[Object matching data]

■ ■ ■

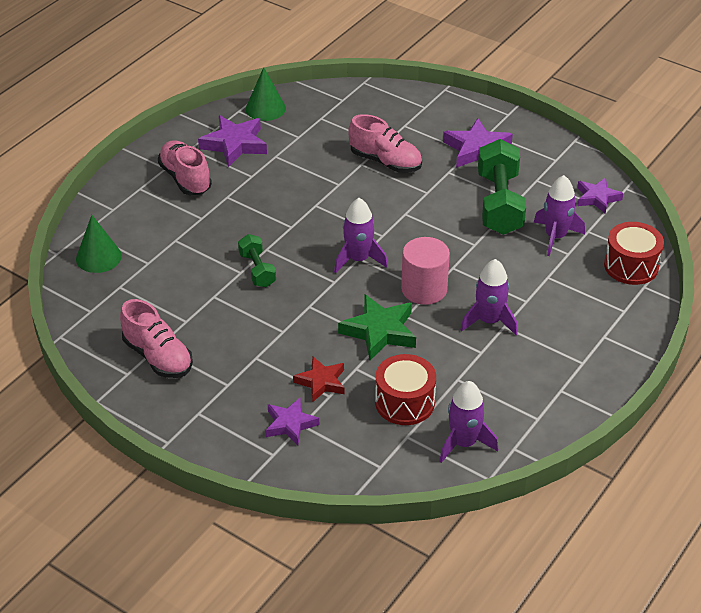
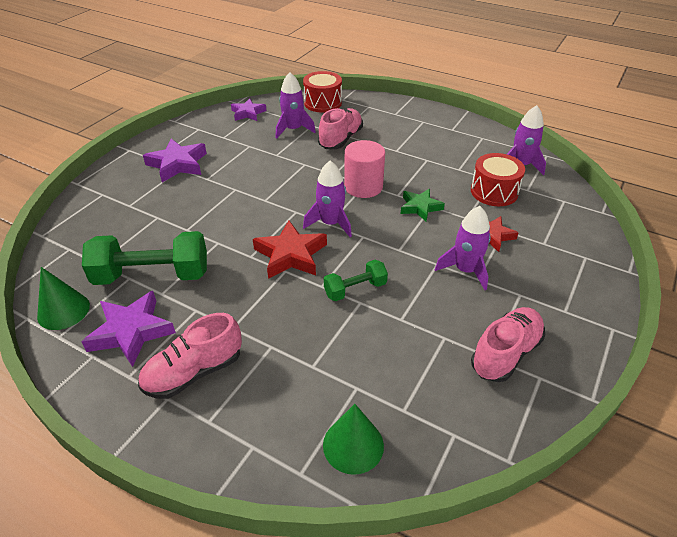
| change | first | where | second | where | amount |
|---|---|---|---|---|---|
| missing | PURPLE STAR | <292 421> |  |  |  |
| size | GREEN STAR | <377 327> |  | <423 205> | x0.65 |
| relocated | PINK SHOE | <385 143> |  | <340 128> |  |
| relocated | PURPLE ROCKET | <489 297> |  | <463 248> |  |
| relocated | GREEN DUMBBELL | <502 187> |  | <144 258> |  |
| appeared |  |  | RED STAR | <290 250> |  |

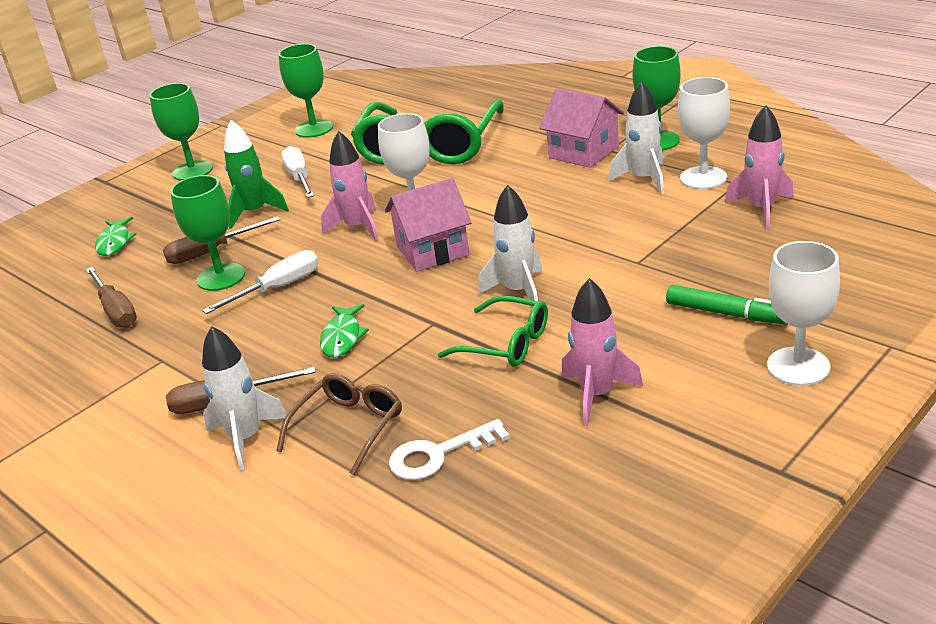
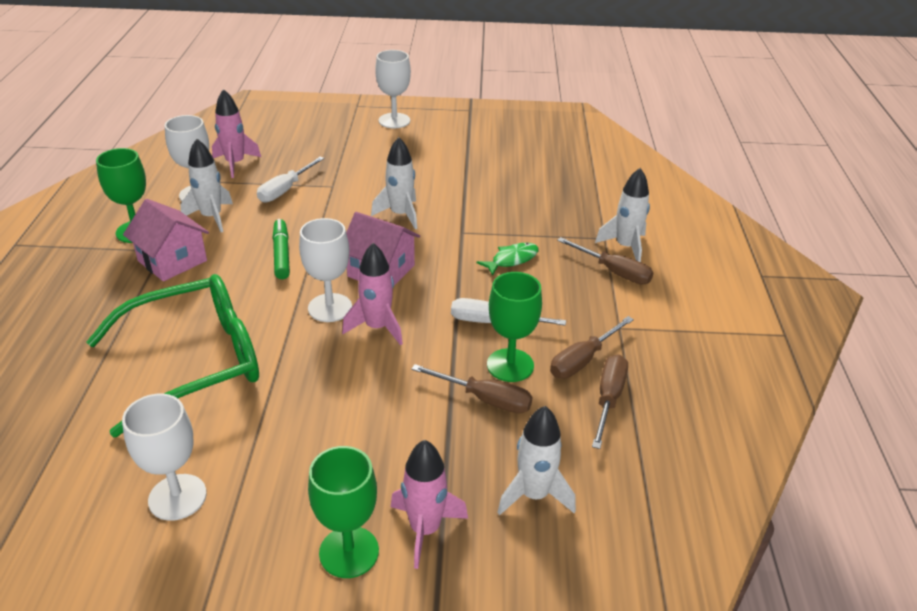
| change | first | where | second | where | amount |
|---|---|---|---|---|---|
| exchanged | GREEN FISH | <115 236> | WHITE ROCKET | <536 460> |  |
| missing | GREEN ROCKET | <256 174> |  |  |  |
| missing | BROWN GLASSES | <339 424> |  |  |  |
| colour | GREEN GOBLET | <305 91> | WHITE GOBLET | <164 457> |  |
| relocated | WHITE SCREWDRIVER | <297 172> |  | <290 180> |  |
| missing | WHITE KEY | <449 449> |  |  |  |
| missing | GREEN GLASSES | <493 331> |  |  |  |
| spun | PINK HOUSE | <581 128> |  | <166 240> | 45 degrees counterclockwise |
| relocated | PINK ROCKET | <602 352> |  | <429 504> |  |
| relocated | GREEN MARKER | <726 304> |  | <281 249> |  |
| appeared |  |  | BROWN SCREWDRIVER | <592 347> |  |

■ ■ ■

• [TASK PROMPT]
Retype the records above exactly. Leave the pictures out.

• [OUTPUT FOR THIS EXERCISE]
| change | first | where | second | where | amount |
|---|---|---|---|---|---|
| missing | PURPLE STAR | <292 421> |  |  |  |
| size | GREEN STAR | <377 327> |  | <423 205> | x0.65 |
| relocated | PINK SHOE | <385 143> |  | <340 128> |  |
| relocated | PURPLE ROCKET | <489 297> |  | <463 248> |  |
| relocated | GREEN DUMBBELL | <502 187> |  | <144 258> |  |
| appeared |  |  | RED STAR | <290 250> |  |

| change | first | where | second | where | amount |
|---|---|---|---|---|---|
| exchanged | GREEN FISH | <115 236> | WHITE ROCKET | <536 460> |  |
| missing | GREEN ROCKET | <256 174> |  |  |  |
| missing | BROWN GLASSES | <339 424> |  |  |  |
| colour | GREEN GOBLET | <305 91> | WHITE GOBLET | <164 457> |  |
| relocated | WHITE SCREWDRIVER | <297 172> |  | <290 180> |  |
| missing | WHITE KEY | <449 449> |  |  |  |
| missing | GREEN GLASSES | <493 331> |  |  |  |
| spun | PINK HOUSE | <581 128> |  | <166 240> | 45 degrees counterclockwise |
| relocated | PINK ROCKET | <602 352> |  | <429 504> |  |
| relocated | GREEN MARKER | <726 304> |  | <281 249> |  |
| appeared |  |  | BROWN SCREWDRIVER | <592 347> |  |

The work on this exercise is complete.